* [What you are asked to do] Rewrite the records below, swapping each "smooth skin hand" for "gloved hand" and leaving everything else unchanged.

* [Supplied data]
>> BEGIN

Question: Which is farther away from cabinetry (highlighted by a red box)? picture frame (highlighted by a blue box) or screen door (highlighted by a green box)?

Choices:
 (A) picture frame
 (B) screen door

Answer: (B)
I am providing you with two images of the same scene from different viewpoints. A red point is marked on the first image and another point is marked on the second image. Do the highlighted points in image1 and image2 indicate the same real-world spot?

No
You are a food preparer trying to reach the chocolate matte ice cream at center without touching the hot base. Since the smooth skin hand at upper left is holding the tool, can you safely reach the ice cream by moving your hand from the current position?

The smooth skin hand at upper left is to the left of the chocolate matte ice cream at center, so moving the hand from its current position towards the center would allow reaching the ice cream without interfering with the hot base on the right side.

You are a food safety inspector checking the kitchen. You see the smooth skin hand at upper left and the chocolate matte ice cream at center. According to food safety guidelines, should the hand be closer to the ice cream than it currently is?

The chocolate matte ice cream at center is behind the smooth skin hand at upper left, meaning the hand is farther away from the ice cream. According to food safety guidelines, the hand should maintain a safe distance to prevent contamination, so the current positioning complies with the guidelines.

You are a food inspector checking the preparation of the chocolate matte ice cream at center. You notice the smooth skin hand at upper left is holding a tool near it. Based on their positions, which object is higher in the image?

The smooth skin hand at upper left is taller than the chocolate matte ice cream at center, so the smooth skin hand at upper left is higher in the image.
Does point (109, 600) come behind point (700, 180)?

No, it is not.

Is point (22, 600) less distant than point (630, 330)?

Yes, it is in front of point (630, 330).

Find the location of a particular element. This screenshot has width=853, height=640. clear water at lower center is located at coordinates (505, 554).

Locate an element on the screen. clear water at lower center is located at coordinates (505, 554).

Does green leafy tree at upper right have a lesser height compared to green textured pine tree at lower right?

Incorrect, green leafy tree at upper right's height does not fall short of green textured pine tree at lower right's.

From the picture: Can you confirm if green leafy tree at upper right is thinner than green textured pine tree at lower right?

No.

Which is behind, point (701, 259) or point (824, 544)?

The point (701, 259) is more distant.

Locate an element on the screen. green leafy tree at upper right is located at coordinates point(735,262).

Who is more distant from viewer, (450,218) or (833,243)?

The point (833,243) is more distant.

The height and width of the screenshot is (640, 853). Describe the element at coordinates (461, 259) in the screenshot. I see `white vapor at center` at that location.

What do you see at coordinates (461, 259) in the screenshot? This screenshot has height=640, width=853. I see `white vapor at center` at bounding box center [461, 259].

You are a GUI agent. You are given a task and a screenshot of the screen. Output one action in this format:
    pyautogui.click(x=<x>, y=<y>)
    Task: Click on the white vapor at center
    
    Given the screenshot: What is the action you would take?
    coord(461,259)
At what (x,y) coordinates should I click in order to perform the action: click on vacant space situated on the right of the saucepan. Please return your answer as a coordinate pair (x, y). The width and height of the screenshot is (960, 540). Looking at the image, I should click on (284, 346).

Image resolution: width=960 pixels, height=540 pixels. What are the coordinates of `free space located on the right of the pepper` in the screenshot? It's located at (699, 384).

>> END

* [Solution]
Question: Which is farther away from cabinetry (highlighted by a red box)? picture frame (highlighted by a blue box) or screen door (highlighted by a green box)?

Choices:
 (A) picture frame
 (B) screen door

Answer: (B)
I am providing you with two images of the same scene from different viewpoints. A red point is marked on the first image and another point is marked on the second image. Do the highlighted points in image1 and image2 indicate the same real-world spot?

No
You are a food preparer trying to reach the chocolate matte ice cream at center without touching the hot base. Since the gloved hand at upper left is holding the tool, can you safely reach the ice cream by moving your hand from the current position?

The gloved hand at upper left is to the left of the chocolate matte ice cream at center, so moving the hand from its current position towards the center would allow reaching the ice cream without interfering with the hot base on the right side.

You are a food safety inspector checking the kitchen. You see the gloved hand at upper left and the chocolate matte ice cream at center. According to food safety guidelines, should the hand be closer to the ice cream than it currently is?

The chocolate matte ice cream at center is behind the gloved hand at upper left, meaning the hand is farther away from the ice cream. According to food safety guidelines, the hand should maintain a safe distance to prevent contamination, so the current positioning complies with the guidelines.

You are a food inspector checking the preparation of the chocolate matte ice cream at center. You notice the gloved hand at upper left is holding a tool near it. Based on their positions, which object is higher in the image?

The gloved hand at upper left is taller than the chocolate matte ice cream at center, so the gloved hand at upper left is higher in the image.
Does point (109, 600) come behind point (700, 180)?

No, it is not.

Is point (22, 600) less distant than point (630, 330)?

Yes, it is in front of point (630, 330).

Find the location of a particular element. This screenshot has width=853, height=640. clear water at lower center is located at coordinates (505, 554).

Locate an element on the screen. clear water at lower center is located at coordinates (505, 554).

Does green leafy tree at upper right have a lesser height compared to green textured pine tree at lower right?

Incorrect, green leafy tree at upper right's height does not fall short of green textured pine tree at lower right's.

From the picture: Can you confirm if green leafy tree at upper right is thinner than green textured pine tree at lower right?

No.

Which is behind, point (701, 259) or point (824, 544)?

The point (701, 259) is more distant.

Locate an element on the screen. green leafy tree at upper right is located at coordinates point(735,262).

Who is more distant from viewer, (450,218) or (833,243)?

The point (833,243) is more distant.

The height and width of the screenshot is (640, 853). Describe the element at coordinates (461, 259) in the screenshot. I see `white vapor at center` at that location.

What do you see at coordinates (461, 259) in the screenshot? This screenshot has height=640, width=853. I see `white vapor at center` at bounding box center [461, 259].

You are a GUI agent. You are given a task and a screenshot of the screen. Output one action in this format:
    pyautogui.click(x=<x>, y=<y>)
    Task: Click on the white vapor at center
    
    Given the screenshot: What is the action you would take?
    coord(461,259)
At what (x,y) coordinates should I click in order to perform the action: click on vacant space situated on the right of the saucepan. Please return your answer as a coordinate pair (x, y). The width and height of the screenshot is (960, 540). Looking at the image, I should click on (284, 346).

Image resolution: width=960 pixels, height=540 pixels. What are the coordinates of `free space located on the right of the pepper` in the screenshot? It's located at (699, 384).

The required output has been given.